> DATA TO PROCESS:
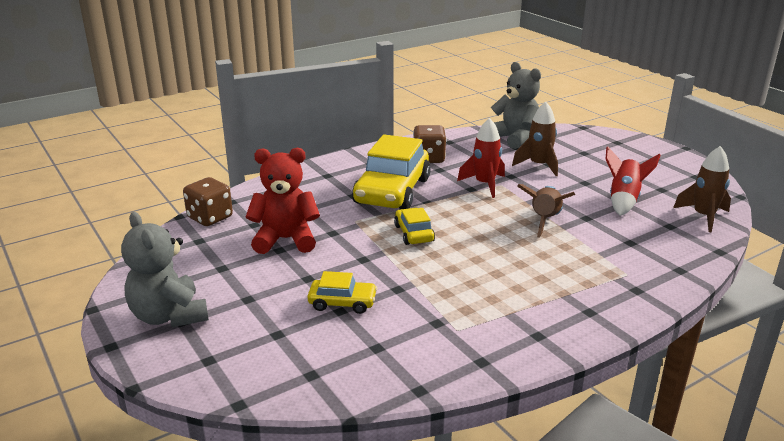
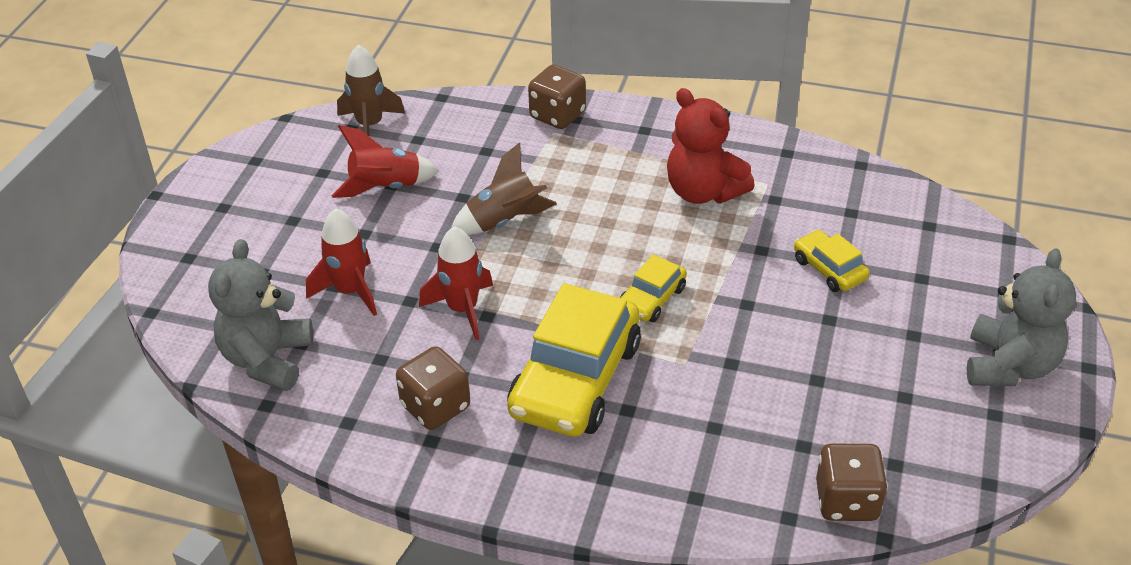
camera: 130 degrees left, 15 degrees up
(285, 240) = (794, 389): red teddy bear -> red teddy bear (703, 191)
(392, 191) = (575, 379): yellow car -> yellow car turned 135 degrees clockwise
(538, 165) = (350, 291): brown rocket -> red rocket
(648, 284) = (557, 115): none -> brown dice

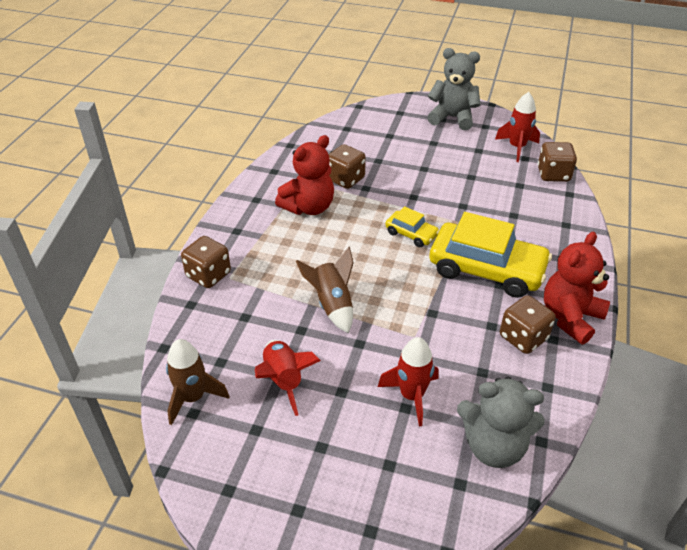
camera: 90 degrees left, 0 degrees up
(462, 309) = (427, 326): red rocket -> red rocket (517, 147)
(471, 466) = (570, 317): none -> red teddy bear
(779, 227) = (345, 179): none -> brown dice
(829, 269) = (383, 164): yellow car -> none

...

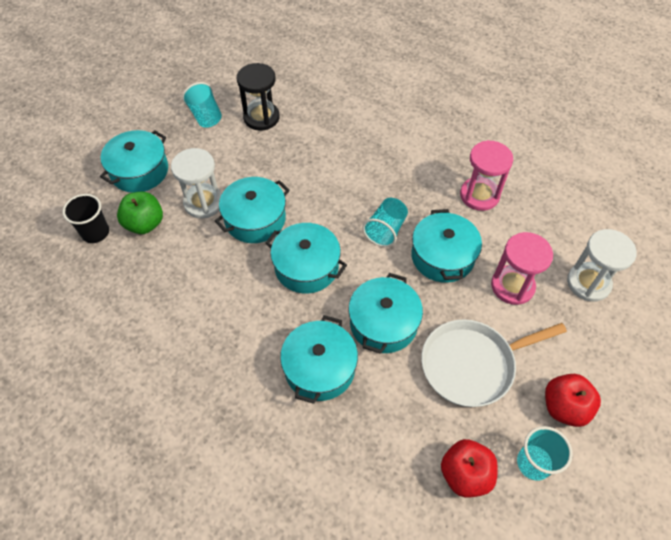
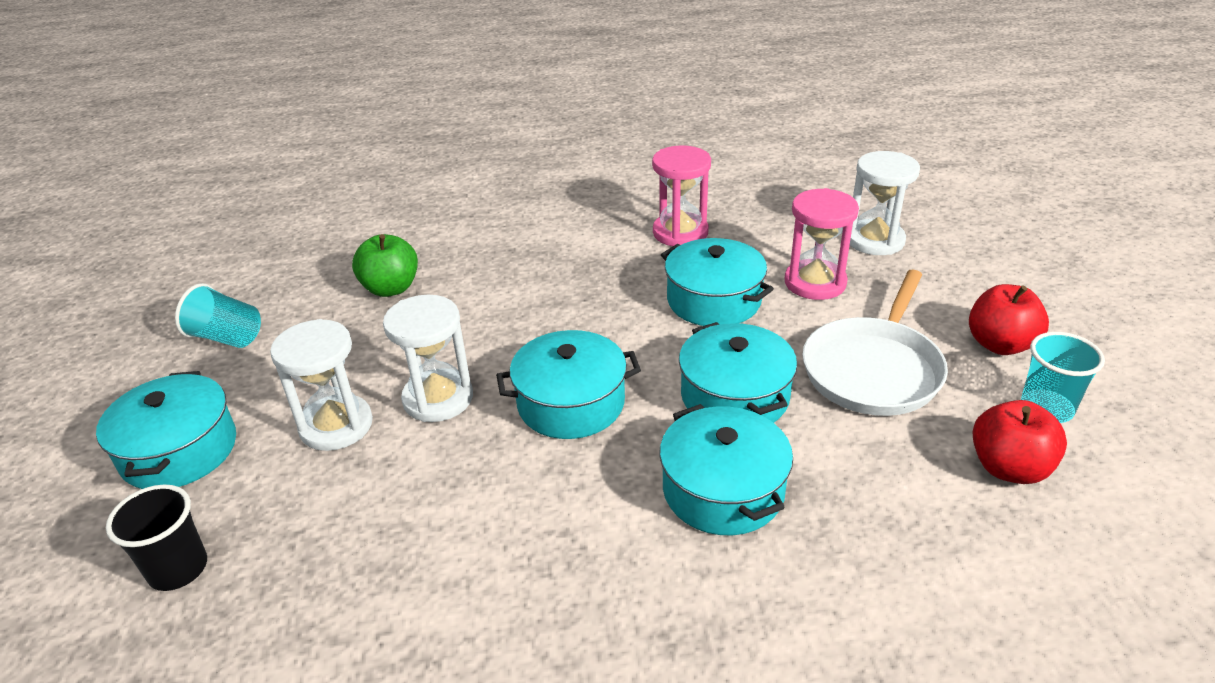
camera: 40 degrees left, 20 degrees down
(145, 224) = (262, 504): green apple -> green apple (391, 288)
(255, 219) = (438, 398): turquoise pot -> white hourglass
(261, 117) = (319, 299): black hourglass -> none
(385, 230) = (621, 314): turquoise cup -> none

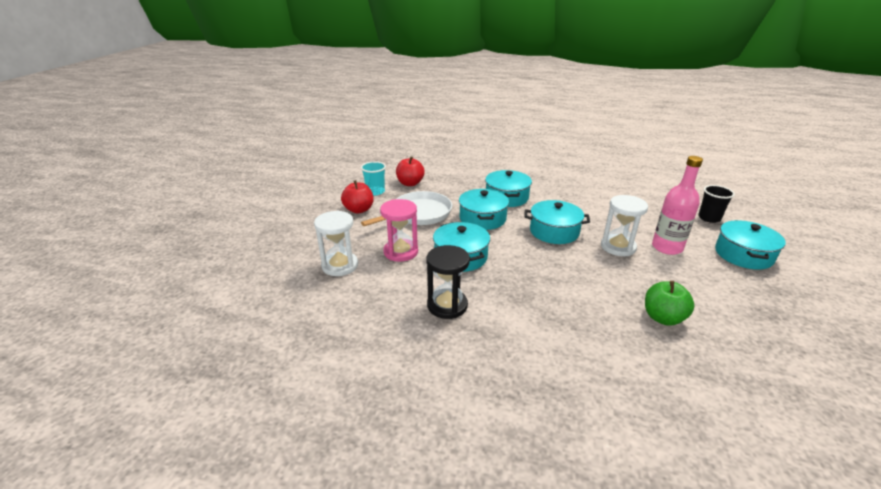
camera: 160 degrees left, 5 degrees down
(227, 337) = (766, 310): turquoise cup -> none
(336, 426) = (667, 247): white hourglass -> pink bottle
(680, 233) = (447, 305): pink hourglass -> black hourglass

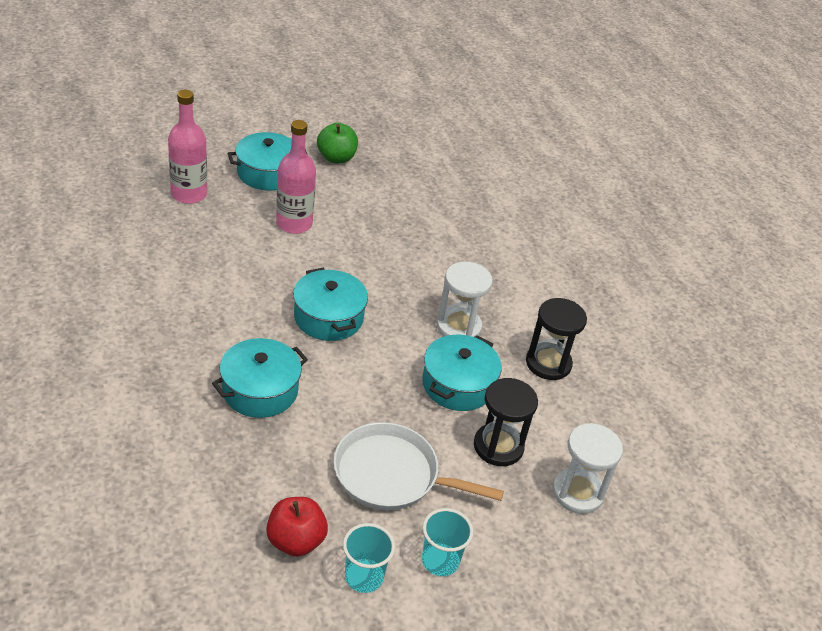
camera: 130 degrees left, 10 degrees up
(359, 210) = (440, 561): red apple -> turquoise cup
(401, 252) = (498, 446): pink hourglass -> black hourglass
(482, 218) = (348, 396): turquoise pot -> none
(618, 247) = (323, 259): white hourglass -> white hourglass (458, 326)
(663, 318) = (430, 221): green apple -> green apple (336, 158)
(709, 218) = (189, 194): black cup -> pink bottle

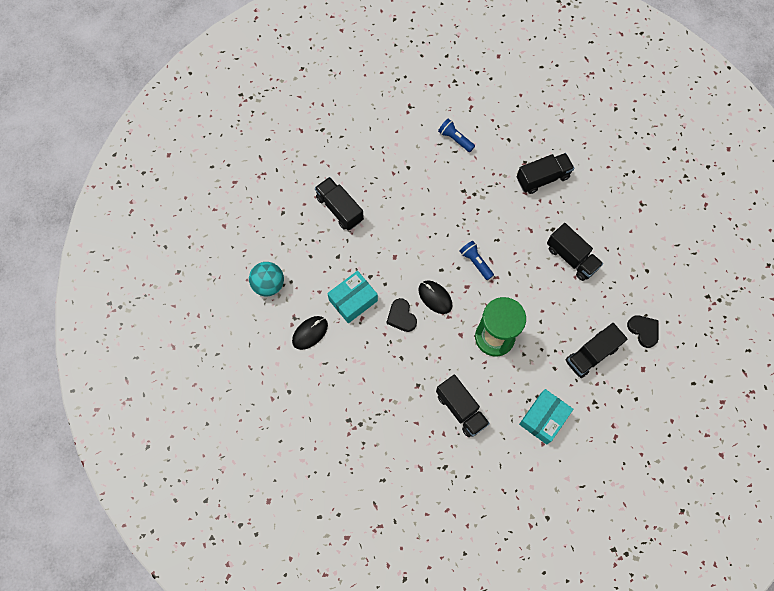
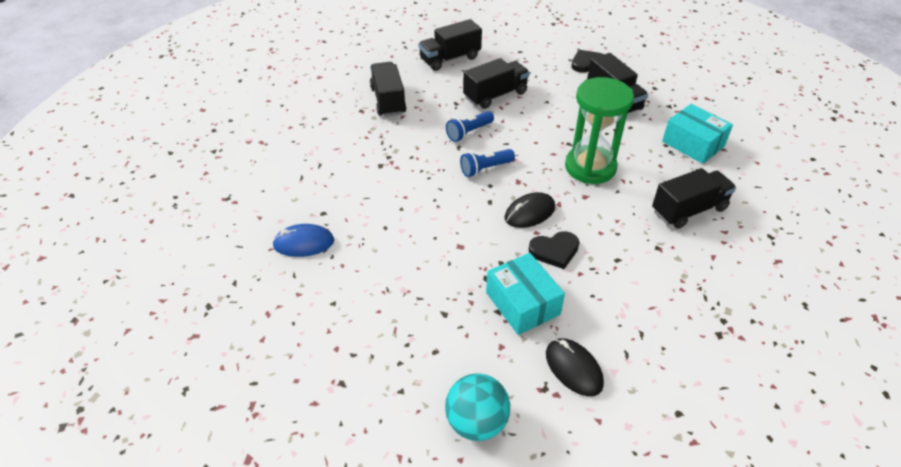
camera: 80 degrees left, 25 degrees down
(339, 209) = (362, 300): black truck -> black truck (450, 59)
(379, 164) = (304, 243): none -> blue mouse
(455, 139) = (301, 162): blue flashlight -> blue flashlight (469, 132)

> THE PROBLEM: Return exactly the lines above from the line that has "camera: 80 degrees left, 25 degrees down" through the line that has "(455, 139) = (301, 162): blue", inclusive, and nothing else.

> RESPONSE TO THIS TASK:
camera: 80 degrees left, 25 degrees down
(339, 209) = (362, 300): black truck -> black truck (450, 59)
(379, 164) = (304, 243): none -> blue mouse
(455, 139) = (301, 162): blue flashlight -> blue flashlight (469, 132)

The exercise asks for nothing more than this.